## Problem details
Write out only the lines from the top of the listing below through the one with "Someone took away", exactly as they stand, while keeping pictures out of the copy.

· · · · · · ·

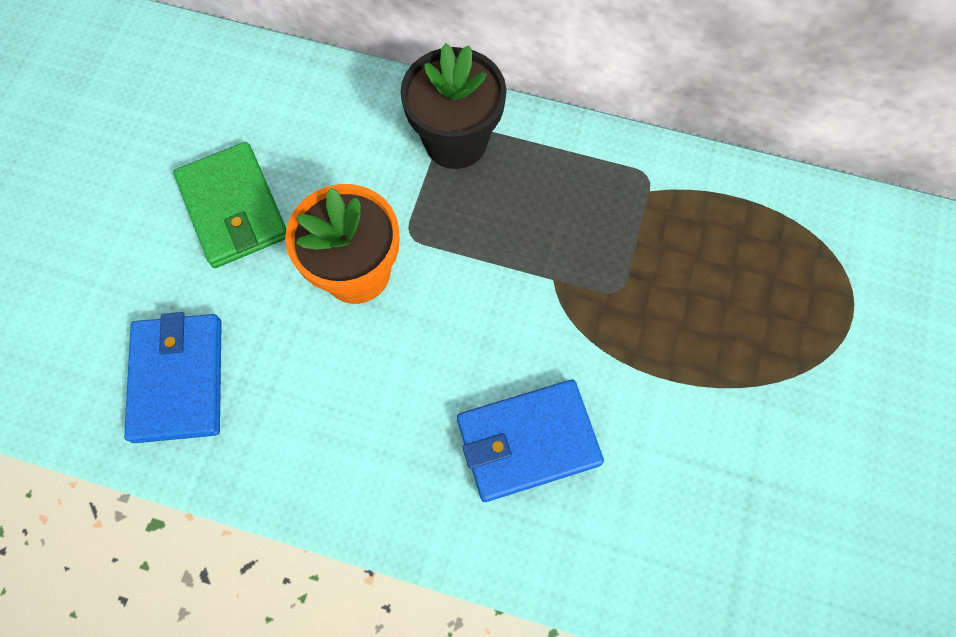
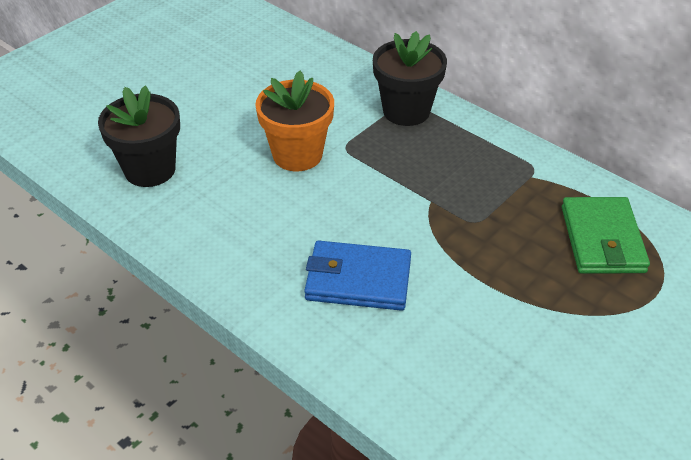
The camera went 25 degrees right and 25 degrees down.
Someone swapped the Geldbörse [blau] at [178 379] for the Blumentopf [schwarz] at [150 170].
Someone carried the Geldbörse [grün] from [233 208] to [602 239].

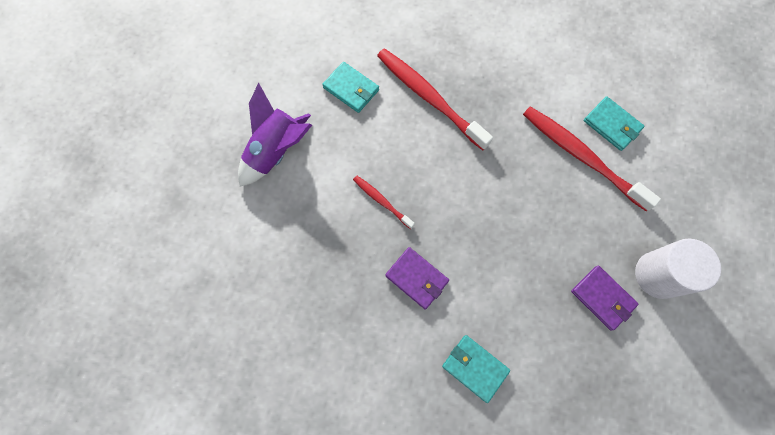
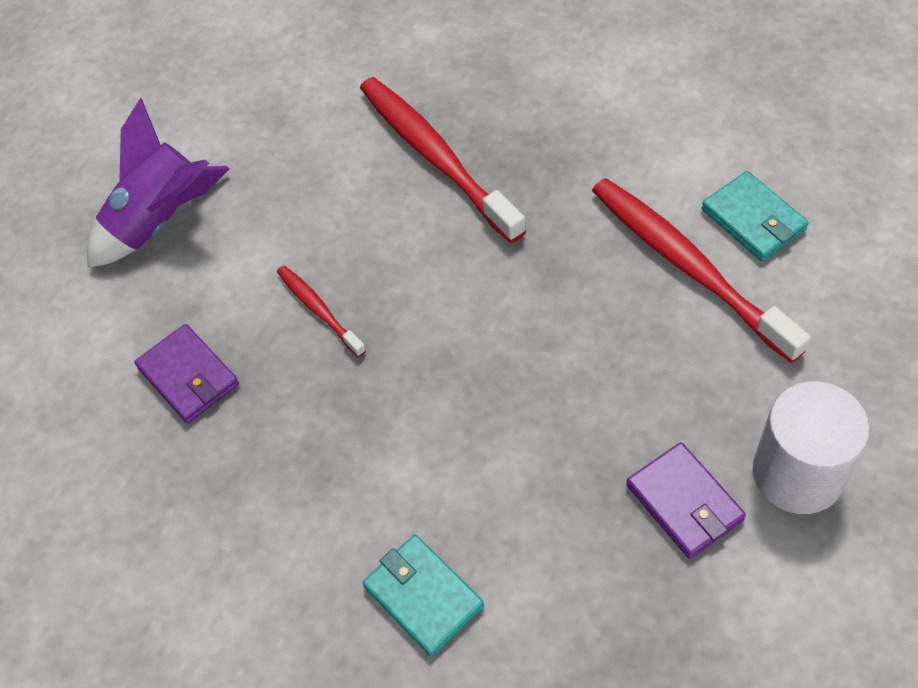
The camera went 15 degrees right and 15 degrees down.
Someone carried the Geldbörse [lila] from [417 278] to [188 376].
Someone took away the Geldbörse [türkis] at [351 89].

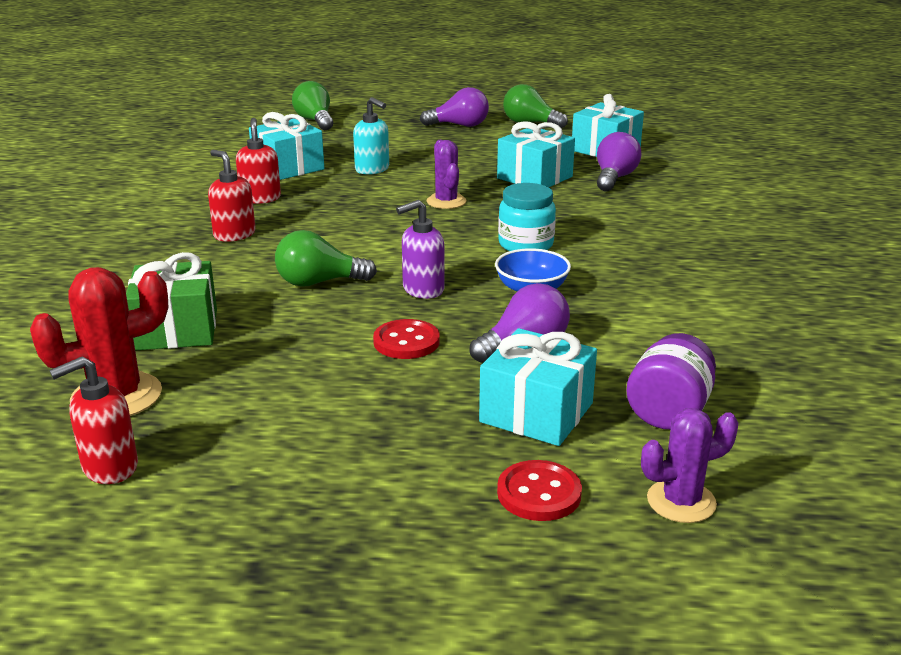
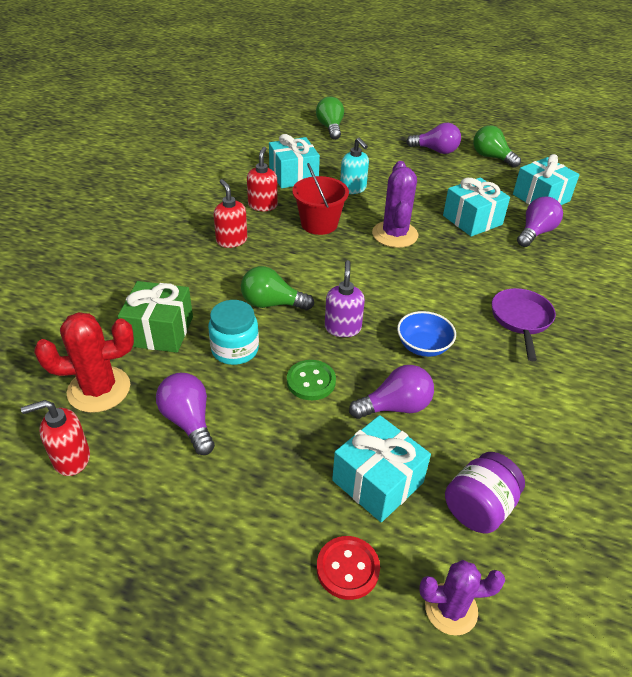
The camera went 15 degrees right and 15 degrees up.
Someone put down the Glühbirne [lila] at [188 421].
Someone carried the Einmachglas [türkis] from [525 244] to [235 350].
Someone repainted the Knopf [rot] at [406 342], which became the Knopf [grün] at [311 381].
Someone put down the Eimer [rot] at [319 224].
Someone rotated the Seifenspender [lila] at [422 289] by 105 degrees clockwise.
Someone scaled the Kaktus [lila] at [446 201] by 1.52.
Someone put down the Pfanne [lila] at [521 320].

· · · · · · ·

## Exercise response
The camera went 25 degrees right and 25 degrees down.
Someone swapped the Geldbörse [blau] at [178 379] for the Blumentopf [schwarz] at [150 170].
Someone carried the Geldbörse [grün] from [233 208] to [602 239].

The camera went 15 degrees right and 15 degrees down.
Someone carried the Geldbörse [lila] from [417 278] to [188 376].
Someone took away the Geldbörse [türkis] at [351 89].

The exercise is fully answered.